» RECORDS FOR THE TASK
========================================================================
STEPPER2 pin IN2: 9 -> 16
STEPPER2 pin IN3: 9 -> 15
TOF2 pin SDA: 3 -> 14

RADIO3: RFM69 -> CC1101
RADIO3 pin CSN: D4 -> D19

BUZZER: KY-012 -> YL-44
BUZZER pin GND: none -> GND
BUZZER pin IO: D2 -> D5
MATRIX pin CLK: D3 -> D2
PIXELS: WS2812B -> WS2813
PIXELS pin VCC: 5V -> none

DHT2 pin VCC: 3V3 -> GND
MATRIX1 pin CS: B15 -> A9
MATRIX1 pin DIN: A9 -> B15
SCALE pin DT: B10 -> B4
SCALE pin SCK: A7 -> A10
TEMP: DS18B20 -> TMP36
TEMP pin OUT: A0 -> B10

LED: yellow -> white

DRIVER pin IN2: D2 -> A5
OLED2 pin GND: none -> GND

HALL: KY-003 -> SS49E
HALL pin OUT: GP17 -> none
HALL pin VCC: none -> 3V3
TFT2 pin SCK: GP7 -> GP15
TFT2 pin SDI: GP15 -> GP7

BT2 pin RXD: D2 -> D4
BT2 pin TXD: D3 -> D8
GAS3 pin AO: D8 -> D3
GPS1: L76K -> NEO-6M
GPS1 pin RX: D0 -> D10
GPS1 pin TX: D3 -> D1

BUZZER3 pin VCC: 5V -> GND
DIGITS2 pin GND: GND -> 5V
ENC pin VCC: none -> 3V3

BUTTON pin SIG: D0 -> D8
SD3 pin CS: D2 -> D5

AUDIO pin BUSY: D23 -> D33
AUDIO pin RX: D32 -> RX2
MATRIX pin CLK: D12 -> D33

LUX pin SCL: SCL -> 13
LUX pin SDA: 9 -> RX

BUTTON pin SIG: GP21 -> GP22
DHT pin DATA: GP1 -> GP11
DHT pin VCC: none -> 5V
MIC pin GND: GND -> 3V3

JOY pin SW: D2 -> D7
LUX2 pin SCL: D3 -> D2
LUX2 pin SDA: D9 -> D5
========================================================================
» YOUR GOAL
The records above should all be quoted exactly, please.

» OUTPUT
STEPPER2 pin IN2: 9 -> 16
STEPPER2 pin IN3: 9 -> 15
TOF2 pin SDA: 3 -> 14

RADIO3: RFM69 -> CC1101
RADIO3 pin CSN: D4 -> D19

BUZZER: KY-012 -> YL-44
BUZZER pin GND: none -> GND
BUZZER pin IO: D2 -> D5
MATRIX pin CLK: D3 -> D2
PIXELS: WS2812B -> WS2813
PIXELS pin VCC: 5V -> none

DHT2 pin VCC: 3V3 -> GND
MATRIX1 pin CS: B15 -> A9
MATRIX1 pin DIN: A9 -> B15
SCALE pin DT: B10 -> B4
SCALE pin SCK: A7 -> A10
TEMP: DS18B20 -> TMP36
TEMP pin OUT: A0 -> B10

LED: yellow -> white

DRIVER pin IN2: D2 -> A5
OLED2 pin GND: none -> GND

HALL: KY-003 -> SS49E
HALL pin OUT: GP17 -> none
HALL pin VCC: none -> 3V3
TFT2 pin SCK: GP7 -> GP15
TFT2 pin SDI: GP15 -> GP7

BT2 pin RXD: D2 -> D4
BT2 pin TXD: D3 -> D8
GAS3 pin AO: D8 -> D3
GPS1: L76K -> NEO-6M
GPS1 pin RX: D0 -> D10
GPS1 pin TX: D3 -> D1

BUZZER3 pin VCC: 5V -> GND
DIGITS2 pin GND: GND -> 5V
ENC pin VCC: none -> 3V3

BUTTON pin SIG: D0 -> D8
SD3 pin CS: D2 -> D5

AUDIO pin BUSY: D23 -> D33
AUDIO pin RX: D32 -> RX2
MATRIX pin CLK: D12 -> D33

LUX pin SCL: SCL -> 13
LUX pin SDA: 9 -> RX

BUTTON pin SIG: GP21 -> GP22
DHT pin DATA: GP1 -> GP11
DHT pin VCC: none -> 5V
MIC pin GND: GND -> 3V3

JOY pin SW: D2 -> D7
LUX2 pin SCL: D3 -> D2
LUX2 pin SDA: D9 -> D5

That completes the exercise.